Provided records:
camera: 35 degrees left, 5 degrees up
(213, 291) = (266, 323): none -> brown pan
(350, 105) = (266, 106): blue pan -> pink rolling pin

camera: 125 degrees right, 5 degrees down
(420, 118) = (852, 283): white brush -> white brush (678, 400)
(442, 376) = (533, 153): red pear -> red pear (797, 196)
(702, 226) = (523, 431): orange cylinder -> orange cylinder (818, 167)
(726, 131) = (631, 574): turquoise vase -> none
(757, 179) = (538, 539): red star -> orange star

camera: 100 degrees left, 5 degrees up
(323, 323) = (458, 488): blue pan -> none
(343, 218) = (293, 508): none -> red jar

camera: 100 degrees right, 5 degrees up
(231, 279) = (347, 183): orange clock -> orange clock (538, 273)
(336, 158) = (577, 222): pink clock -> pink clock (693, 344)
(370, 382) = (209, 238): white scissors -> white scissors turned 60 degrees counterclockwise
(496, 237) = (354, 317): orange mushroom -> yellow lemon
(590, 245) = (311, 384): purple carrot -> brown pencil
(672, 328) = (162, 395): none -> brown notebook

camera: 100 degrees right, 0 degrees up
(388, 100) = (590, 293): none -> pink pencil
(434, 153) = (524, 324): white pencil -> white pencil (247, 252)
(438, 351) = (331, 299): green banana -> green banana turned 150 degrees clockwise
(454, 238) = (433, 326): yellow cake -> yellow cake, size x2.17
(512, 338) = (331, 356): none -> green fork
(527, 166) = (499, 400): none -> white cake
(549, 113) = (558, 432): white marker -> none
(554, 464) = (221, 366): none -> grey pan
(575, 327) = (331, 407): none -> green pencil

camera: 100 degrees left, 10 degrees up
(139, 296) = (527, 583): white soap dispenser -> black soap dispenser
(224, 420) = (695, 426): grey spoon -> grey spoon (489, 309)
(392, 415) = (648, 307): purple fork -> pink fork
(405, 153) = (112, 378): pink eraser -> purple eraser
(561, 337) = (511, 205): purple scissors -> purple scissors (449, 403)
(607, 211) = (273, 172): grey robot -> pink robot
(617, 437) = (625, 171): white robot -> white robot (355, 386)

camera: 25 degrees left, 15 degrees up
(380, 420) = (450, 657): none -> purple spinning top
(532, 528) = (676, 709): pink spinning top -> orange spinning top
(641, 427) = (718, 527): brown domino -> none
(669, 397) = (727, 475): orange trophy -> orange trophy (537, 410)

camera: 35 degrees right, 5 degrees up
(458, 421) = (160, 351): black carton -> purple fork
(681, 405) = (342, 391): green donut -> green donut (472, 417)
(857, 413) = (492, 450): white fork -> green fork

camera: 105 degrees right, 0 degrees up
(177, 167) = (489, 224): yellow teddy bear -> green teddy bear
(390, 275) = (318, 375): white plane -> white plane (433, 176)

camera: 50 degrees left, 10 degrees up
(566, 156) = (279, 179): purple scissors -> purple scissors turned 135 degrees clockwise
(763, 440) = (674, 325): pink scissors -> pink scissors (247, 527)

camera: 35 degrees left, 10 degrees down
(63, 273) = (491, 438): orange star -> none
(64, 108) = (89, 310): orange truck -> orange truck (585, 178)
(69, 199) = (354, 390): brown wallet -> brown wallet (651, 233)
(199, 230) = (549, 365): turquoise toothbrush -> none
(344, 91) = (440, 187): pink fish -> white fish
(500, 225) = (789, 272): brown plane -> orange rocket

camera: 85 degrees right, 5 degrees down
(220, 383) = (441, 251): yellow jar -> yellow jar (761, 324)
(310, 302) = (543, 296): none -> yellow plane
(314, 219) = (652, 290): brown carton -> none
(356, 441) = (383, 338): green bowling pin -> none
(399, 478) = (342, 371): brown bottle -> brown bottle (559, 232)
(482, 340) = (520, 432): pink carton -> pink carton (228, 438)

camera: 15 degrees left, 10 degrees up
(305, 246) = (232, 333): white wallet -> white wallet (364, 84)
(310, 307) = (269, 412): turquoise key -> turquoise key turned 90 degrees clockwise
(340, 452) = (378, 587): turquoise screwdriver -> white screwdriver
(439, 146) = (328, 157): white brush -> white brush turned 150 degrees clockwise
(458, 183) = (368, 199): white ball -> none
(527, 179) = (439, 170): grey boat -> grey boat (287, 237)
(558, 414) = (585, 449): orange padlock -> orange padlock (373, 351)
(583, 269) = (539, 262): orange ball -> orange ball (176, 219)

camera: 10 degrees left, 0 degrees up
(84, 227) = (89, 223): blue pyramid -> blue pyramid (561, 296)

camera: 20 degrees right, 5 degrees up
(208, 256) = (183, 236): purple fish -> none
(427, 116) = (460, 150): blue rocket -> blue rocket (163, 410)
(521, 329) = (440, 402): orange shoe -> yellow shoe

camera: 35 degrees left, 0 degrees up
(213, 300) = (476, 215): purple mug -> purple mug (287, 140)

Requirement: In the listing above, find the line with "(561, 337) = (511, 205): purple" and the line with "(380, 420) = (450, 657): none"; set down exactly those two lines and every line between them, nothing more.

Reply:
(561, 337) = (511, 205): purple scissors -> purple scissors (449, 403)
(607, 211) = (273, 172): grey robot -> pink robot
(617, 437) = (625, 171): white robot -> white robot (355, 386)

camera: 25 degrees left, 15 degrees up
(380, 420) = (450, 657): none -> purple spinning top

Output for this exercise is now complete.